§ **EXERCISE INSTRUCTIONS**
What the response needs is every record, repeated verbatim, and no images.
================================
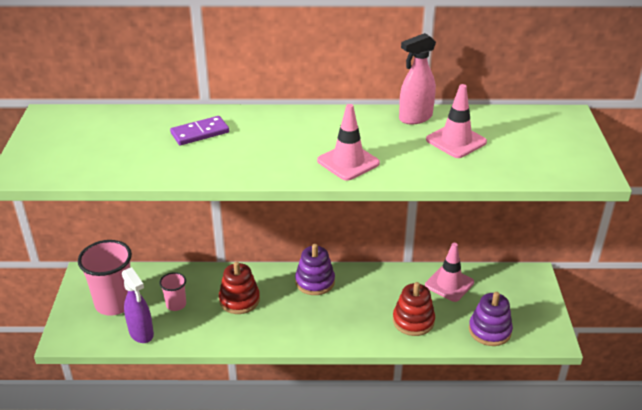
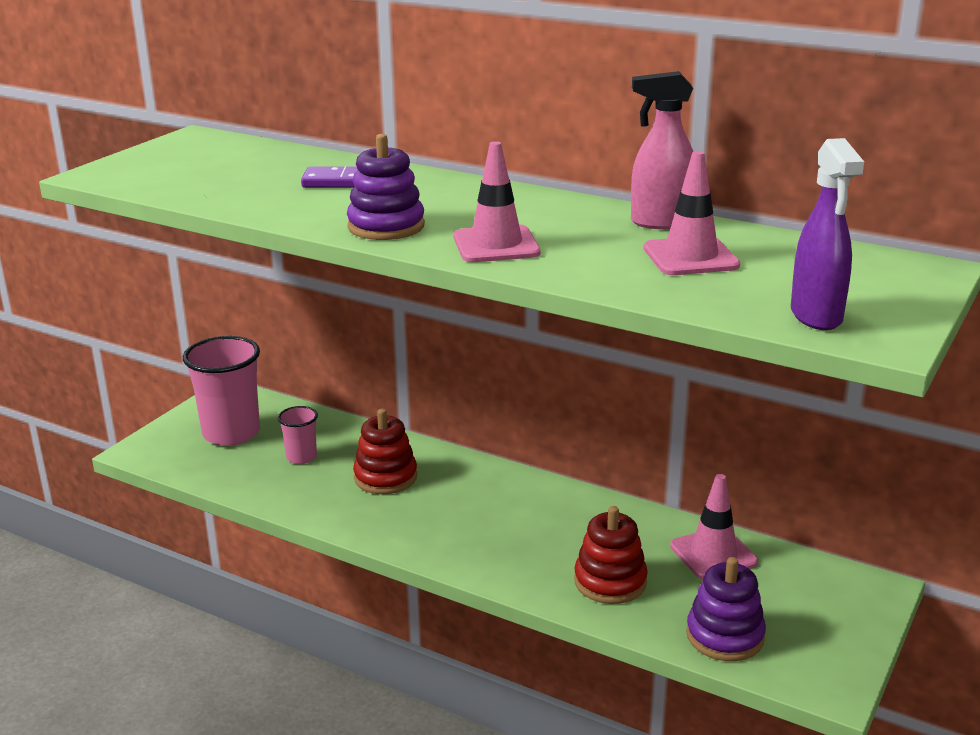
camera: 30 degrees right, 10 degrees down
(141, 333) = (230, 474): purple spray bottle -> purple spray bottle (816, 316)
(315, 282) = (508, 488): purple stacking toy -> purple stacking toy (386, 226)

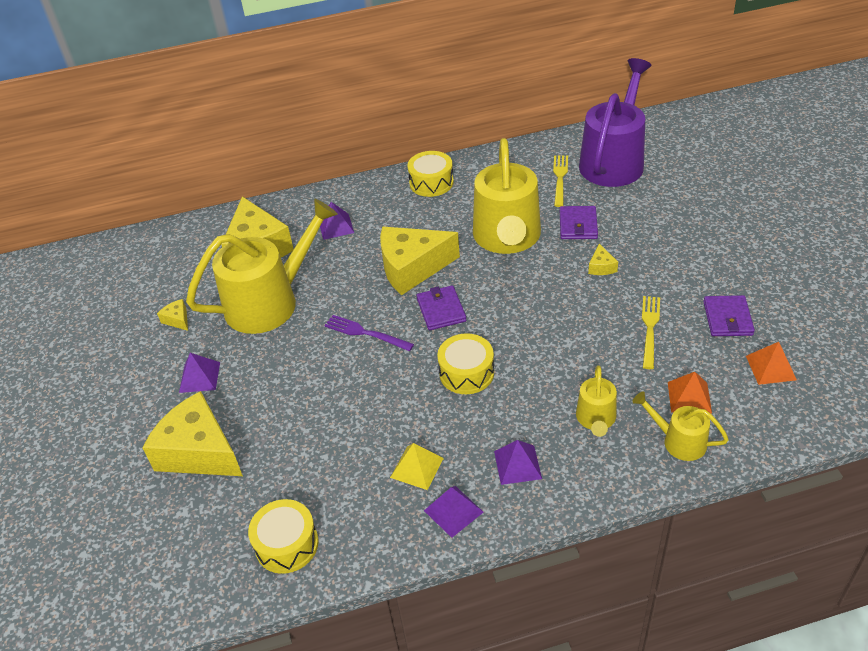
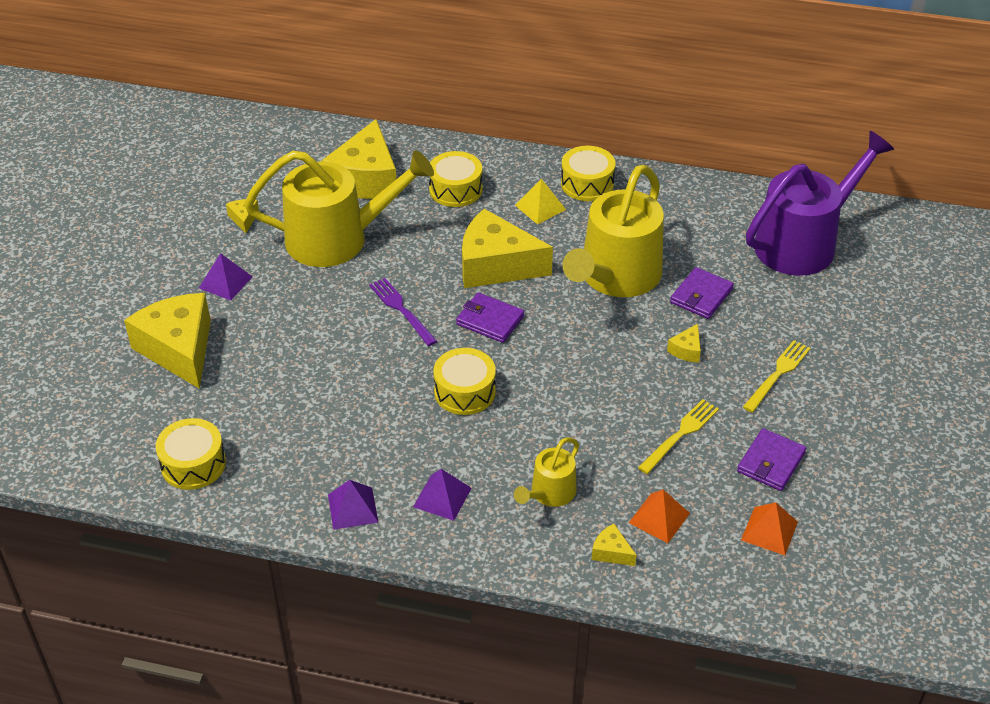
camera: 25 degrees right, 0 degrees up
(336, 226) = (455, 189): purple pyramid -> yellow drum
(417, 467) = (351, 455): yellow pyramid -> yellow pyramid (540, 207)
(441, 310) = (490, 320): purple wallet -> purple wallet turned 75 degrees counterclockwise
(560, 178) = (726, 236): yellow fork -> yellow fork (778, 373)
(679, 441) = (611, 552): yellow watering can -> yellow cheese

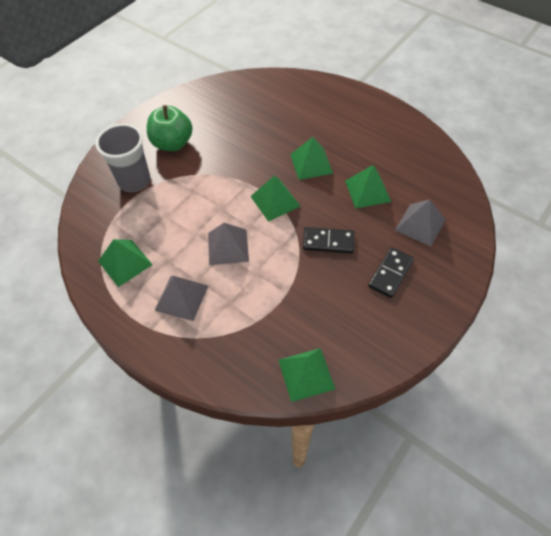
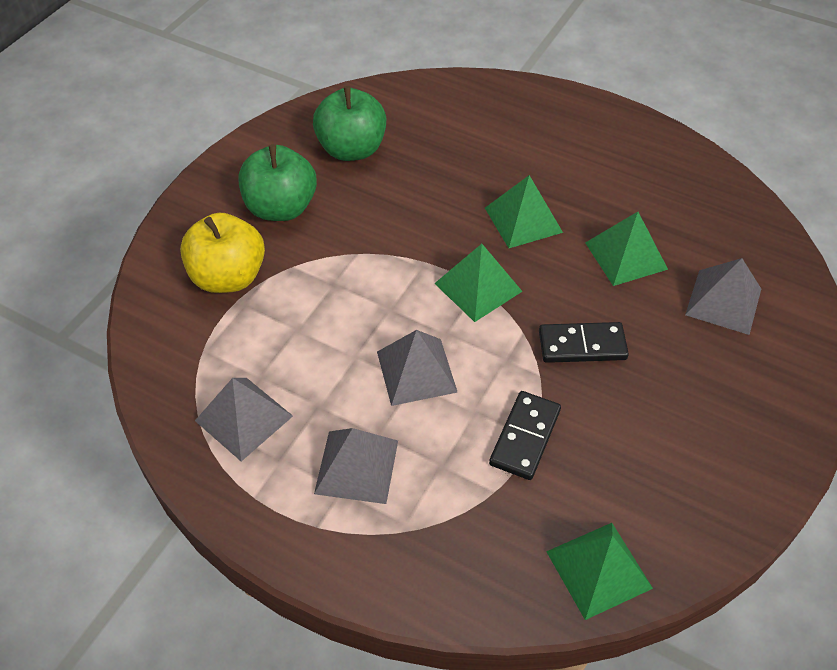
camera: 10 degrees left, 5 degrees down
(125, 262) = (244, 418): green pyramid -> grey pyramid
(134, 181) = (228, 277): grey cup -> yellow apple
(220, 112) = (352, 149): none -> green apple
(390, 273) = (696, 386): black domino -> black domino (525, 437)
================================
§ **PROBLEM SOLUTION**
camera: 30 degrees right, 10 degrees down
(141, 333) = (230, 474): purple spray bottle -> purple spray bottle (816, 316)
(315, 282) = (508, 488): purple stacking toy -> purple stacking toy (386, 226)

camera: 25 degrees right, 0 degrees up
(336, 226) = (455, 189): purple pyramid -> yellow drum
(417, 467) = (351, 455): yellow pyramid -> yellow pyramid (540, 207)
(441, 310) = (490, 320): purple wallet -> purple wallet turned 75 degrees counterclockwise
(560, 178) = (726, 236): yellow fork -> yellow fork (778, 373)
(679, 441) = (611, 552): yellow watering can -> yellow cheese

camera: 10 degrees left, 5 degrees down
(125, 262) = (244, 418): green pyramid -> grey pyramid
(134, 181) = (228, 277): grey cup -> yellow apple
(220, 112) = (352, 149): none -> green apple
(390, 273) = (696, 386): black domino -> black domino (525, 437)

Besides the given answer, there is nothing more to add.